§ **WORK TO COMPLETE**
Once you reach the line with "D201: diode (A" below, copy each line exactly, stopping after the line with "J202 pin 2: GND -> VA", and skip any pictures.

§ **EXTRACTED RECORDS**
##############################

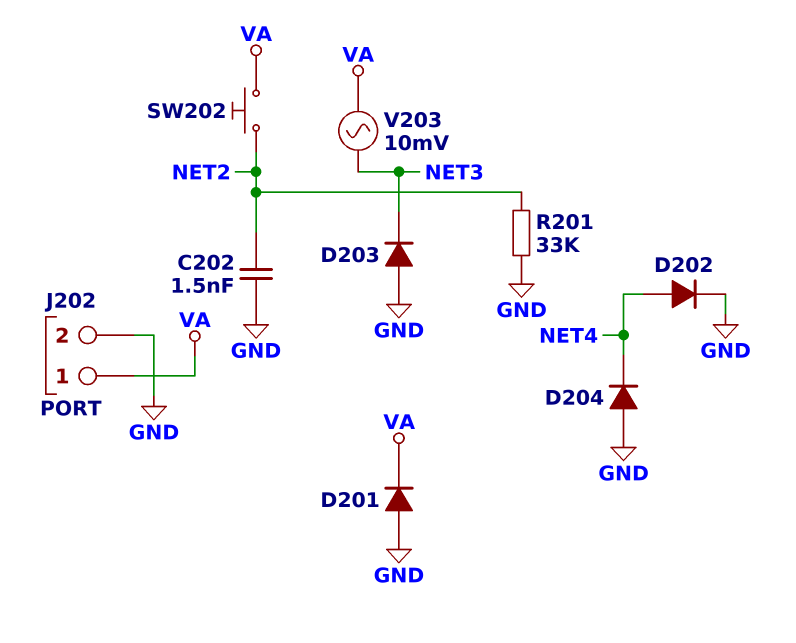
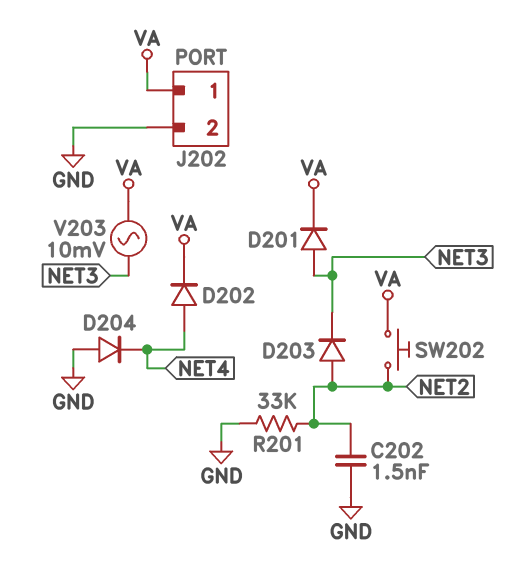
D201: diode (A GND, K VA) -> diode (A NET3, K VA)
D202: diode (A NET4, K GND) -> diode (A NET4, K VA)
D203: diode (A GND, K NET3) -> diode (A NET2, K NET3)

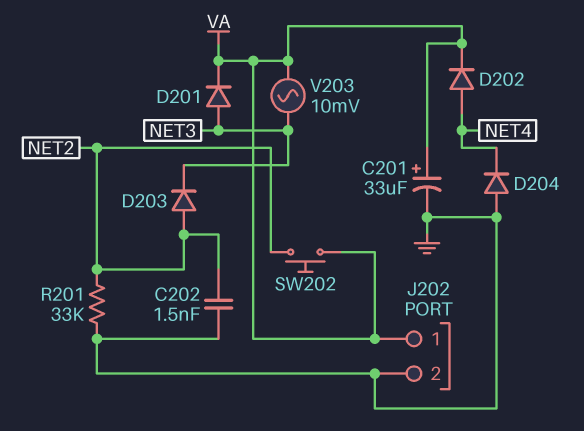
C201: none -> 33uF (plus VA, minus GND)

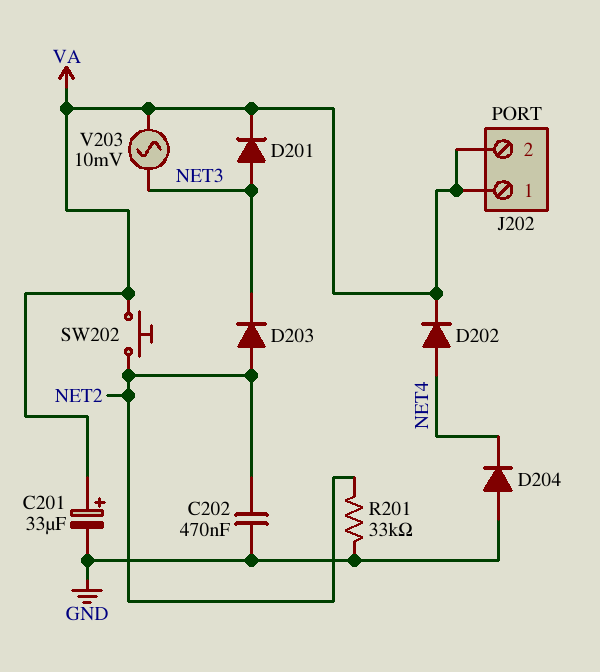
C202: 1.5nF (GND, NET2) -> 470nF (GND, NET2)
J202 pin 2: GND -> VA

##############################

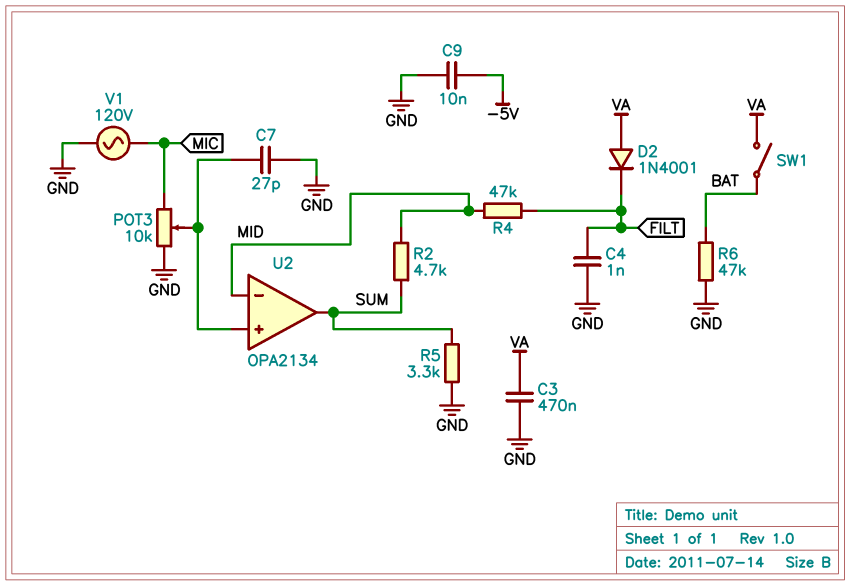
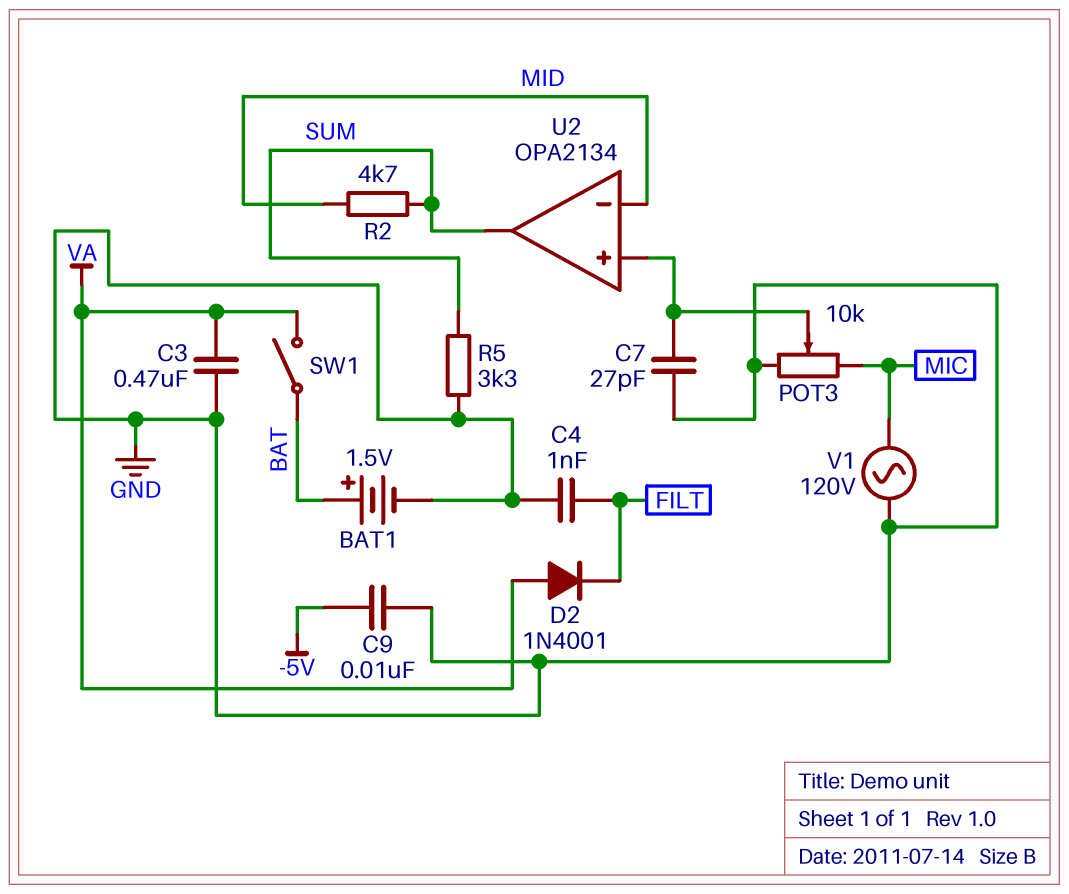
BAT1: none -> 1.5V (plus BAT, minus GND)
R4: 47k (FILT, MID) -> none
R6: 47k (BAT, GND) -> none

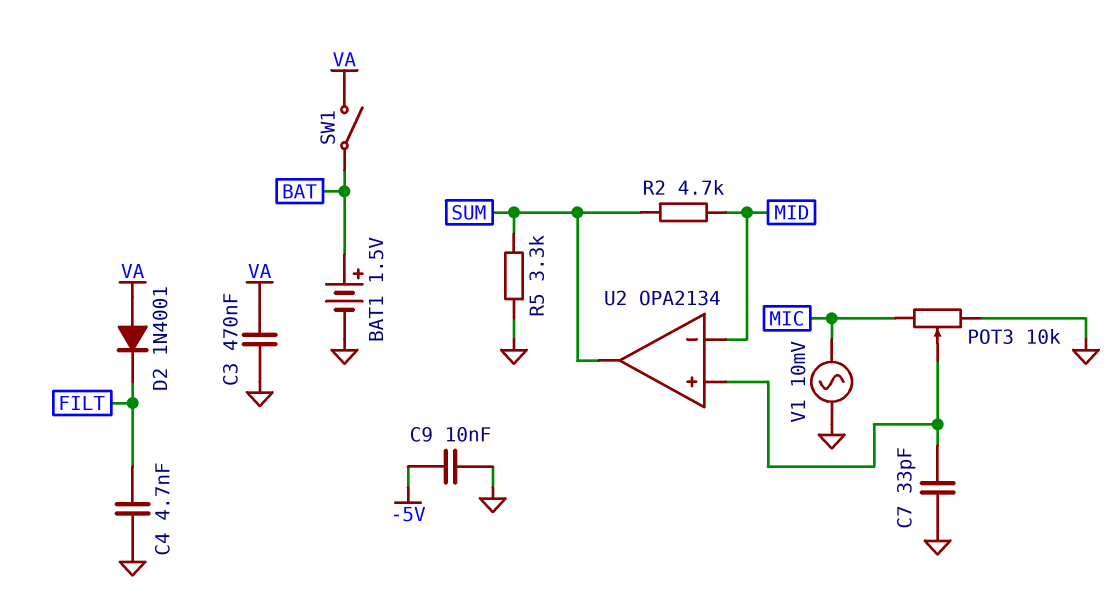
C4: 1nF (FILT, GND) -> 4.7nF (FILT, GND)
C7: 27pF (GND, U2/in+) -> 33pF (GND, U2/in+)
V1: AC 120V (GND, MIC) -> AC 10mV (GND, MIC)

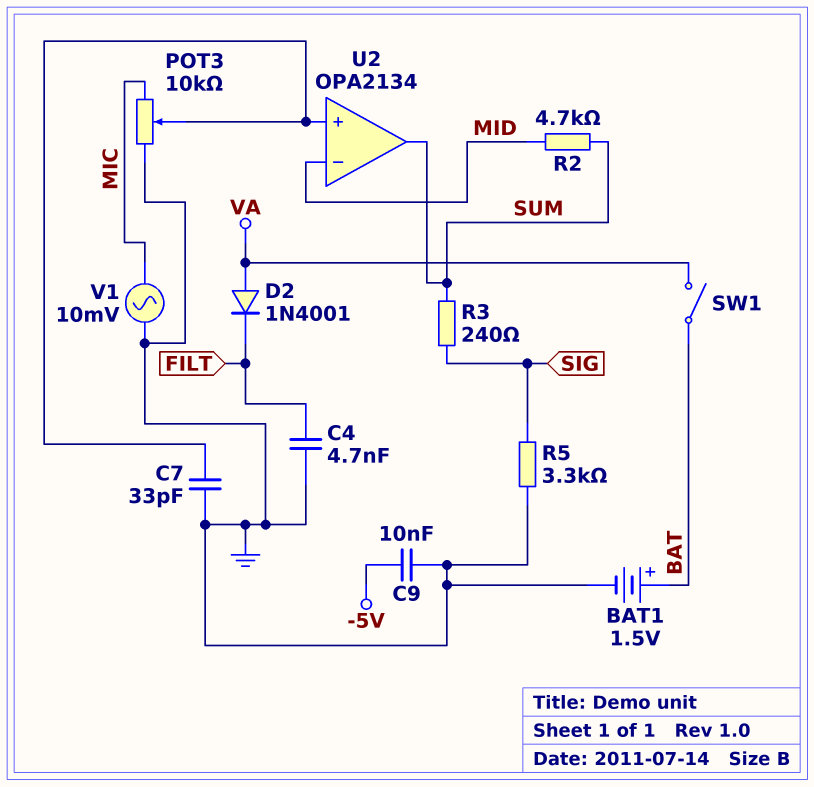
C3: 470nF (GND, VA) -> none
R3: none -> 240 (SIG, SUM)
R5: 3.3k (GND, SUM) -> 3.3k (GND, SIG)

##############################

§ **RESPONSE TO THE TASK**
D201: diode (A GND, K VA) -> diode (A NET3, K VA)
D202: diode (A NET4, K GND) -> diode (A NET4, K VA)
D203: diode (A GND, K NET3) -> diode (A NET2, K NET3)

C201: none -> 33uF (plus VA, minus GND)

C202: 1.5nF (GND, NET2) -> 470nF (GND, NET2)
J202 pin 2: GND -> VA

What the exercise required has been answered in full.